◆ WHAT TO PRODUCE
Only the lines from the one containing "Someone took away the łyżka" through the final line below belong in the output, copied exactly and without pictures.

◆ MATERIAL FOR THIS TASK
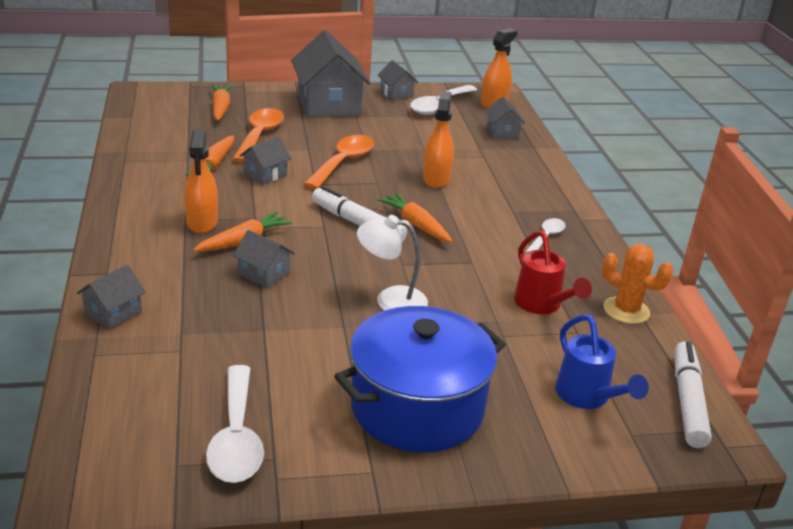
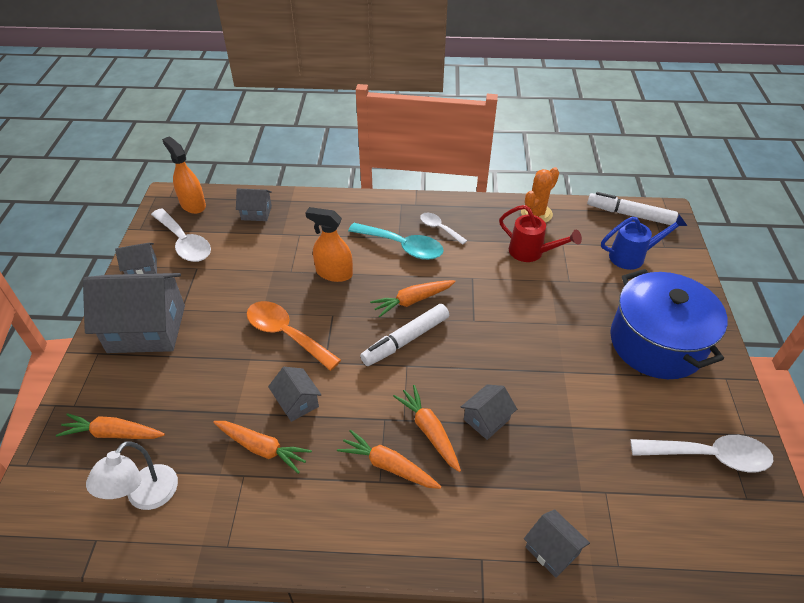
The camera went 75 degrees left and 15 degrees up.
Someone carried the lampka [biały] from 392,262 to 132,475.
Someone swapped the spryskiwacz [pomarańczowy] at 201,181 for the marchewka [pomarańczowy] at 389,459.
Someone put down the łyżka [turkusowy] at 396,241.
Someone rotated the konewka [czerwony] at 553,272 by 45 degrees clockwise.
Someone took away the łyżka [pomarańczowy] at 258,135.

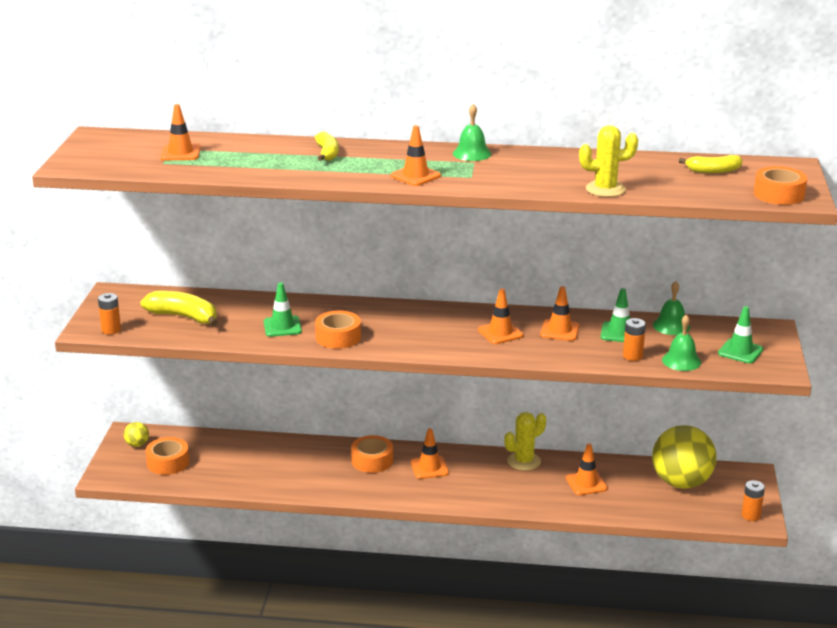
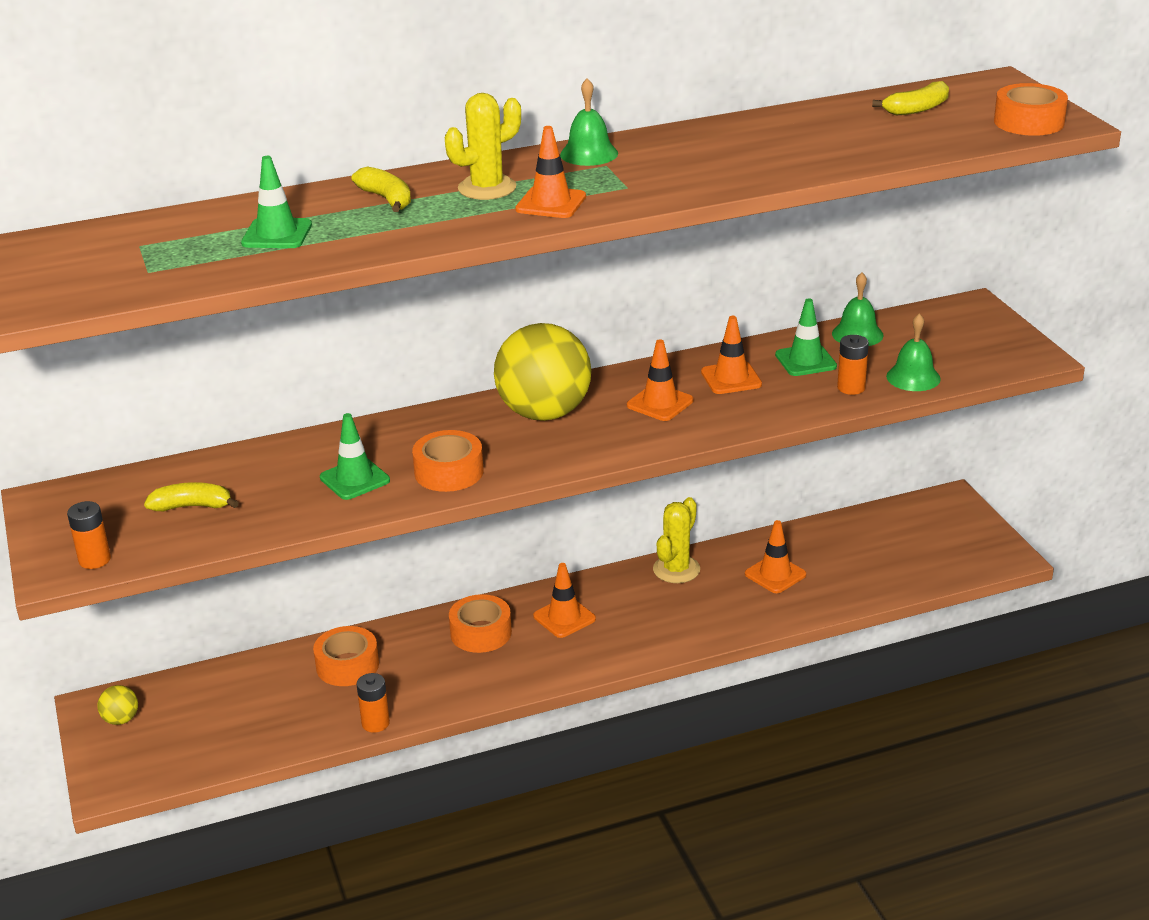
The camera went 25 degrees left and 5 degrees up.
Someone scaled the banan [żółty] at 179,309 by 0.64.
Someone carried the pachołek [zielony] from 740,335 to 276,202.
Someone carried the taśma klejąca [pomarańczowy] from 167,456 to 346,656.
Someone carried the bateria [pomarańczowy] from 753,500 to 373,703.
Someone carried the kaktus [żółty] from 608,161 to 483,146.
Someone carried the piłka [żółty] from 684,457 to 542,372.
Someone took away the pachołek [pomarańczowy] at 180,132.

◆ TASK OUTPUT
Someone took away the łyżka [pomarańczowy] at 258,135.

The camera went 25 degrees left and 5 degrees up.
Someone scaled the banan [żółty] at 179,309 by 0.64.
Someone carried the pachołek [zielony] from 740,335 to 276,202.
Someone carried the taśma klejąca [pomarańczowy] from 167,456 to 346,656.
Someone carried the bateria [pomarańczowy] from 753,500 to 373,703.
Someone carried the kaktus [żółty] from 608,161 to 483,146.
Someone carried the piłka [żółty] from 684,457 to 542,372.
Someone took away the pachołek [pomarańczowy] at 180,132.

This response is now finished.